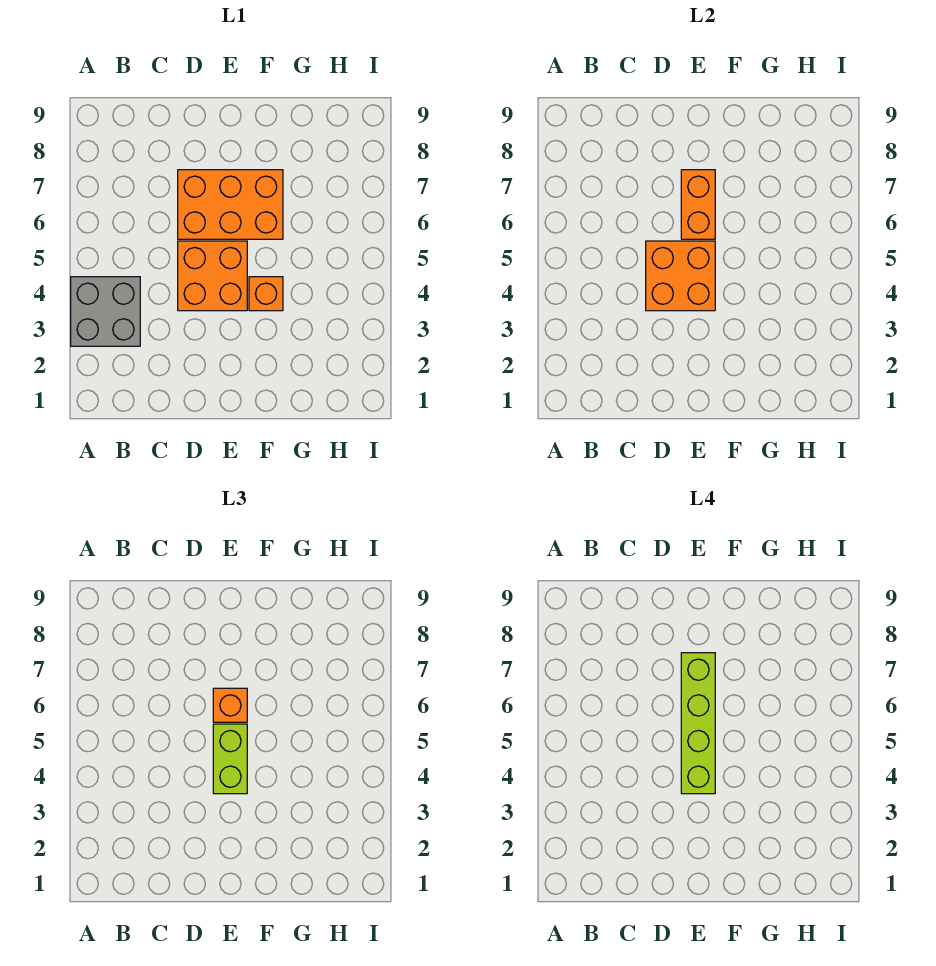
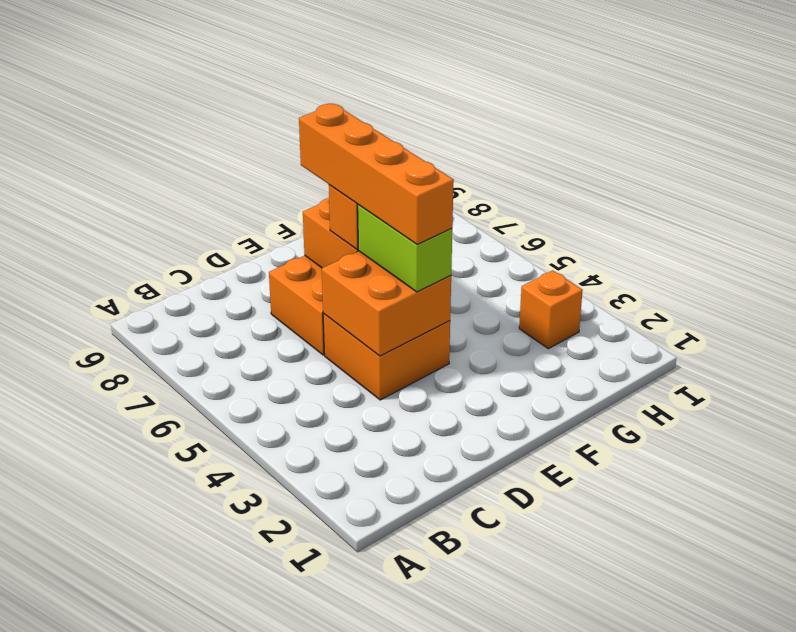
grey brick A3:B4 level 1 -> none
lime brick E4:E7 level 4 -> orange brick E4:E7 level 4
orange brick F4 level 1 -> orange brick H3 level 1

_What you will do_: For each line above that contains the word "orange", give the line as it is written.

_Result_:
lime brick E4:E7 level 4 -> orange brick E4:E7 level 4
orange brick F4 level 1 -> orange brick H3 level 1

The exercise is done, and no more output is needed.